= Given records =
☆ ☆ ☆ ☆ ☆ ☆ ☆
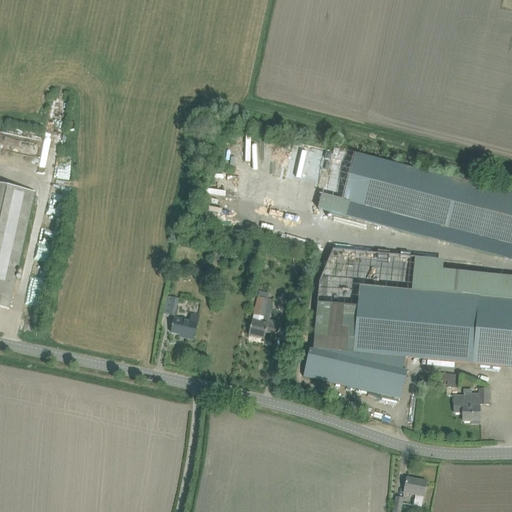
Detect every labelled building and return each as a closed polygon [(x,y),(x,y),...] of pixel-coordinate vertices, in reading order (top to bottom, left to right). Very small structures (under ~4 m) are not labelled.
[(34,141),(33,146),(41,147),(44,134),(28,131),(27,140),(34,141)] [(511,193),(427,171),(426,173),(332,148),(316,211),(511,261),(511,193)] [(217,168),(245,170),(246,164),(218,162),(217,168)] [(0,185),(0,308),(9,310),(35,193),(0,185)] [(273,199),(271,219),(305,222),(305,216),(297,216),(298,201),(273,199)] [(263,250),(261,256),(272,259),(274,254),(263,250)] [(511,368),(511,277),(443,271),(443,261),(333,251),(320,283),(313,351),(310,350),(303,377),(401,400),(407,372),(403,370),(405,359),(511,368)] [(301,263),(292,260),(289,270),(298,272),(301,263)] [(199,287),(205,288),(207,278),(201,277),(199,287)] [(277,327),(268,325),(261,323),(263,317),(264,317),(269,300),(268,300),(269,295),(260,292),(253,321),(252,321),(249,336),(264,340),(266,333),(275,335),(277,327)] [(179,300),(166,297),(162,314),(175,317),(179,300)] [(186,339),(193,341),(199,316),(191,315),(189,322),(174,319),(173,325),(172,325),(172,327),(171,334),(186,337),(186,339)] [(458,388),(460,376),(449,375),(448,387),(458,388)] [(479,397),(454,397),(454,414),(463,414),(463,422),(480,422),(480,405),(489,405),(489,389),(479,389),(479,397)] [(415,506),(422,508),(427,483),(407,479),(404,494),(417,496),(415,506)] [(392,511),(400,511),(403,500),(396,498),(392,511)]
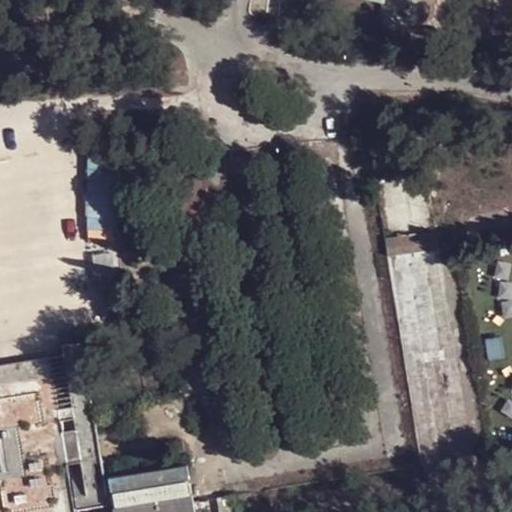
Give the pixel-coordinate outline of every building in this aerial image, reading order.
[(328,0),(328,3),(387,16),(390,0),(328,0)] [(279,45),(288,46),(290,33),(281,32),(279,45)] [(122,154),(91,153),(89,228),(120,229),(122,154)] [(432,227),(386,240),(392,259),(438,246),(432,227)] [(82,355),(64,358),(65,366),(73,418),(75,429),(76,440),(82,472),(87,506),(77,508),(77,511),(103,511),(102,500),(105,500),(82,355)] [(0,511),(74,511),(69,473),(63,442),(62,431),(59,420),(52,369),(0,376),(0,511)] [(73,418),(59,420),(62,431),(75,429),(73,418)] [(76,440),(63,442),(69,473),(82,472),(76,440)] [(183,511),(182,505),(179,488),(121,496),(121,503),(123,511),(183,511)] [(123,511),(121,503),(106,506),(105,500),(102,500),(103,511),(123,511)]
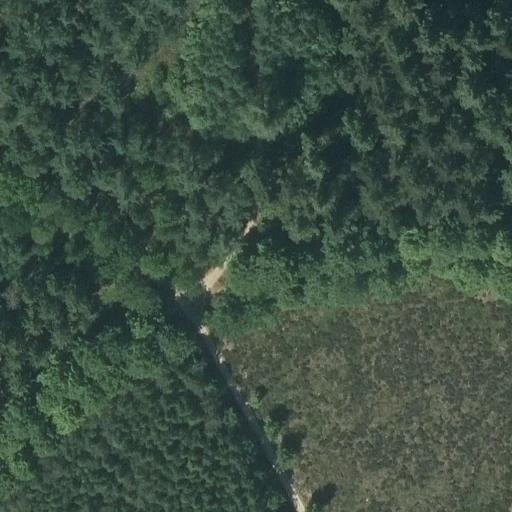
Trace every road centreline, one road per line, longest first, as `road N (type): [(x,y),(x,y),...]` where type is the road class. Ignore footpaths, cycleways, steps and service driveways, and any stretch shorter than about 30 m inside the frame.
road 1 (track): [(308,511),(195,290),(0,183)]
road 2 (track): [(511,241),(417,239),(336,249),(195,290)]
road 3 (track): [(247,0),(249,226),(195,290)]
road 4 (track): [(195,290),(102,340),(22,400),(0,440)]
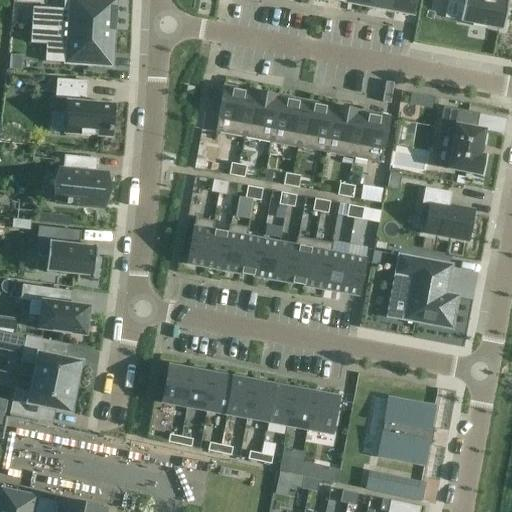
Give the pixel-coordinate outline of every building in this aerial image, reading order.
[(32,8),(31,26),(114,31),(115,0),(69,0),(69,10),(32,8)] [(370,0),(369,8),(390,12),(392,0),(370,0)] [(392,0),(390,12),(412,16),(414,0),(392,0)] [(459,0),(461,0),(465,1),(461,20),(474,23),(474,25),(487,27),(487,25),(505,28),(510,1),(504,0),(459,0)] [(114,31),(31,26),(30,44),(66,47),(65,64),(111,67),(114,31)] [(115,106),(86,104),(87,82),(56,80),(55,99),(67,100),(64,134),(112,138),(115,106)] [(224,87),(215,133),(244,138),(252,92),(224,87)] [(252,92),(244,138),(271,143),(279,97),(252,92)] [(279,97),(271,143),(298,148),(306,102),(279,97)] [(306,102),(298,148),(325,153),(334,107),(306,102)] [(334,107),(325,153),(352,158),(361,112),(334,107)] [(454,137),(448,170),(480,176),(483,157),(479,157),(484,132),(468,129),(471,113),(444,108),(439,135),(454,137)] [(361,112),(352,158),(380,164),(389,117),(361,112)] [(103,209),(107,175),(95,174),(96,160),(64,156),(63,170),(59,170),(56,204),(103,209)] [(231,164),(229,176),(236,177),(238,165),(231,164)] [(238,165),(236,177),(244,179),(246,167),(238,165)] [(397,189),(400,173),(388,171),(385,187),(397,189)] [(285,174),(283,186),(291,187),(293,176),(293,175),(285,174)] [(293,176),(291,187),(298,189),(300,177),(293,176)] [(211,192),(218,194),(221,182),(213,181),(211,192)] [(221,182),(218,194),(226,195),(228,184),(221,182)] [(339,184),(337,196),(345,197),(347,186),(339,184)] [(363,184),(361,199),(383,202),(385,187),(363,184)] [(347,186),(345,197),(352,199),(355,187),(347,186)] [(245,199),(252,200),(255,188),(247,187),(245,199)] [(255,188),(252,200),(260,202),(262,190),(255,188)] [(424,188),(421,204),(430,206),(424,233),(467,241),(473,211),(449,207),(451,193),(424,188)] [(279,205),(286,206),(288,195),(281,193),(279,205)] [(288,195),(286,206),(294,208),(296,196),(288,195)] [(312,211),(320,213),(322,201),(315,200),(312,211)] [(322,201),(320,213),(328,214),(330,202),(322,201)] [(346,218),(354,219),(356,207),(348,206),(346,218)] [(356,207),(354,219),(362,220),(364,209),(356,207)] [(196,219),(187,264),(205,268),(211,231),(213,222),(196,219)] [(30,222),(12,220),(11,229),(29,231),(30,222)] [(247,228),(230,225),(228,235),(222,271),(238,274),(245,238),(247,228)] [(38,227),(35,252),(47,254),(45,273),(47,274),(47,273),(92,277),(92,279),(93,279),(96,247),(95,247),(95,248),(66,245),(67,231),(38,227)] [(211,231),(205,268),(222,271),(228,235),(211,231)] [(245,238),(238,274),(255,277),(262,241),(245,238)] [(298,238),(296,247),(289,284),(306,287),(315,241),(298,238)] [(262,241),(255,277),(272,281),(279,244),(262,241)] [(315,241),(306,287),(323,290),(330,254),(332,244),(315,241)] [(279,244),(272,281),(289,284),(296,247),(279,244)] [(330,254),(323,290),(340,293),(347,257),(330,254)] [(347,257),(340,293),(358,297),(365,260),(347,257)] [(399,257),(396,275),(412,278),(404,320),(451,329),(457,298),(445,295),(450,267),(399,257)] [(21,298),(20,300),(31,302),(29,314),(41,316),(39,330),(85,336),(88,310),(89,308),(61,305),(63,291),(23,286),(21,298)] [(55,343),(26,337),(20,362),(35,365),(33,379),(76,388),(81,364),(82,363),(80,362),(80,363),(53,357),(55,343)] [(170,367),(163,403),(185,408),(191,371),(170,367)] [(191,371),(185,408),(205,411),(212,375),(191,371)] [(212,375),(205,411),(226,415),(233,379),(212,375)] [(76,388),(33,379),(30,393),(14,389),(9,415),(39,421),(42,408),(69,413),(69,414),(71,414),(71,412),(76,388)] [(233,379),(226,415),(247,419),(254,383),(233,379)] [(254,383),(247,419),(268,423),(275,387),(254,383)] [(275,387),(268,423),(289,427),(295,391),(275,387)] [(295,391),(289,427),(310,431),(316,394),(295,391)] [(316,394),(310,431),(331,435),(338,399),(316,394)] [(0,411),(6,413),(9,400),(0,397),(0,411)] [(388,401),(378,456),(423,464),(426,444),(430,445),(433,429),(429,429),(433,409),(388,401)] [(169,435),(167,443),(179,446),(181,438),(169,435)] [(181,438),(179,446),(191,448),(192,440),(181,438)] [(209,444),(207,452),(219,454),(221,446),(209,444)] [(221,446),(219,454),(231,457),(232,448),(221,446)] [(249,452),(247,460),(259,463),(261,454),(249,452)] [(261,454),(259,463),(270,465),(272,457),(261,454)] [(301,463),(299,471),(310,473),(312,465),(301,463)] [(369,473),(365,490),(390,495),(393,479),(369,473)] [(309,491),(311,479),(303,477),(301,489),(309,491)] [(319,481),(311,479),(309,491),(316,493),(319,481)] [(38,497),(0,489),(0,490),(0,511),(106,511),(107,509),(60,499),(59,503),(37,498),(38,497)] [(340,503),(347,504),(350,493),(342,491),(340,503)] [(350,493),(347,504),(355,506),(358,494),(350,493)] [(380,511),(382,511),(387,511),(390,501),(382,499),(380,511)] [(390,501),(387,511),(419,511),(420,508),(390,501)]
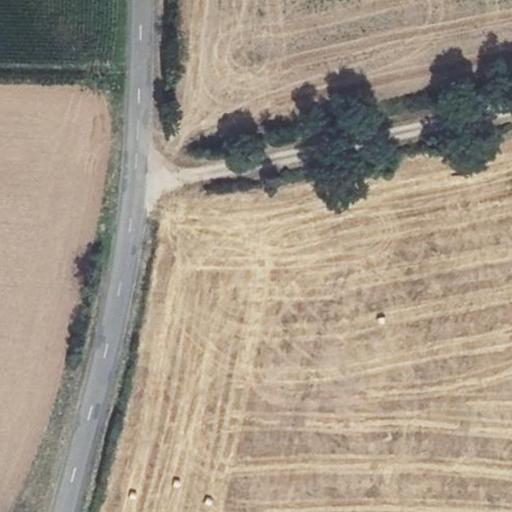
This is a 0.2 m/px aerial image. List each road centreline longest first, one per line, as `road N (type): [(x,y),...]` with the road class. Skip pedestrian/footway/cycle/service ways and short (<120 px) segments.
road 1 (tertiary): [(64,511),(115,306),(137,176),(140,0)]
road 2 (track): [(137,176),(296,160),(511,113)]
☆ ☆ ☆ ☆ ☆ ☆ ☆
= Stated goal =
Reproduce the lines from the one containing "Trace every road" up to and including the one containing "road 2 (track): [(511,241),(417,239),(336,249),(195,290)]", with "centreline" swapped for "centerline" and nothing else altered.

= Answer for this exercise =
Trace every road centerline, one road per line, longest first, as `road N (type): [(x,y),(x,y),...]` where type is the road class. Ignore footpaths, cycleways, steps and service driveways, and any stretch shorter than about 30 m inside the frame.
road 1 (track): [(308,511),(195,290),(0,183)]
road 2 (track): [(511,241),(417,239),(336,249),(195,290)]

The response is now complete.